(Working data):

━━━━

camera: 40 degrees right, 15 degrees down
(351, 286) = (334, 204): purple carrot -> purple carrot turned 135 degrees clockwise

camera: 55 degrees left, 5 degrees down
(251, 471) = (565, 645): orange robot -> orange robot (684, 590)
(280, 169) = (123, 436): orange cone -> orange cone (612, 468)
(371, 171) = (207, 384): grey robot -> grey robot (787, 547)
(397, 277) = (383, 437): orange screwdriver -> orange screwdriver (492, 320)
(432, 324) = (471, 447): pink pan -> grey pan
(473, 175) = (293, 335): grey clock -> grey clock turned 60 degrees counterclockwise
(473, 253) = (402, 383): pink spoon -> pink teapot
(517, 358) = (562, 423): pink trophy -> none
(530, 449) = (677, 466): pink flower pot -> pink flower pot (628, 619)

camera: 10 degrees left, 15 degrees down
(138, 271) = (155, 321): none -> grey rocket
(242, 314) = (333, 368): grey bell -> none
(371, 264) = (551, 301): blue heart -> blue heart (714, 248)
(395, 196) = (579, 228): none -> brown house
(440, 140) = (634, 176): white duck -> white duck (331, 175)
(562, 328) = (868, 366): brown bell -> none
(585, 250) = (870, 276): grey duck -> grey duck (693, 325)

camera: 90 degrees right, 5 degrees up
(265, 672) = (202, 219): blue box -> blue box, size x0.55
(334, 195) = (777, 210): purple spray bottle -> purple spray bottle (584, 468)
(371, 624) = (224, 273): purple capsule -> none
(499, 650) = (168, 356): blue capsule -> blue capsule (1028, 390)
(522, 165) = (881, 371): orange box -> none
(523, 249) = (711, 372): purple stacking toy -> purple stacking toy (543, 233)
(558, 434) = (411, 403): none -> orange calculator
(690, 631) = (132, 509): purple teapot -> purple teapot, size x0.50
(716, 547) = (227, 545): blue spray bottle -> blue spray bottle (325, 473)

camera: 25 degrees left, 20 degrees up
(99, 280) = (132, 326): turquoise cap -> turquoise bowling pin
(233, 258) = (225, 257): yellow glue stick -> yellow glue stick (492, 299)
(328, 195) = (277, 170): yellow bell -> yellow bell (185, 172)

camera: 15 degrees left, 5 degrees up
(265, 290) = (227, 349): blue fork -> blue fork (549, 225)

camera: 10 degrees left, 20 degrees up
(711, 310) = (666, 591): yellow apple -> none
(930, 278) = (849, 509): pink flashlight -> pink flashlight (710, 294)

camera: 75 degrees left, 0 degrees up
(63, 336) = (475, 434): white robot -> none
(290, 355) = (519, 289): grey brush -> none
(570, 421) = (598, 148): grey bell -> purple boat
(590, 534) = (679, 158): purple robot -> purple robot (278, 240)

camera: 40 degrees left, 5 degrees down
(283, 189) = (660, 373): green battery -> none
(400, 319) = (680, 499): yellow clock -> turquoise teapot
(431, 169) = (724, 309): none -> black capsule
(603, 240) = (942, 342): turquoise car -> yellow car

━━━━

(Task to carry out): Everything above from the line containing "(334, 195) = (777, 210): purple" through the line containing "(716, 547) = (227, 545): blue" must be copied exactly. Nothing outside that range belongs in the answer.

(Completed task):
(334, 195) = (777, 210): purple spray bottle -> purple spray bottle (584, 468)
(371, 624) = (224, 273): purple capsule -> none
(499, 650) = (168, 356): blue capsule -> blue capsule (1028, 390)
(522, 165) = (881, 371): orange box -> none
(523, 249) = (711, 372): purple stacking toy -> purple stacking toy (543, 233)
(558, 434) = (411, 403): none -> orange calculator
(690, 631) = (132, 509): purple teapot -> purple teapot, size x0.50
(716, 547) = (227, 545): blue spray bottle -> blue spray bottle (325, 473)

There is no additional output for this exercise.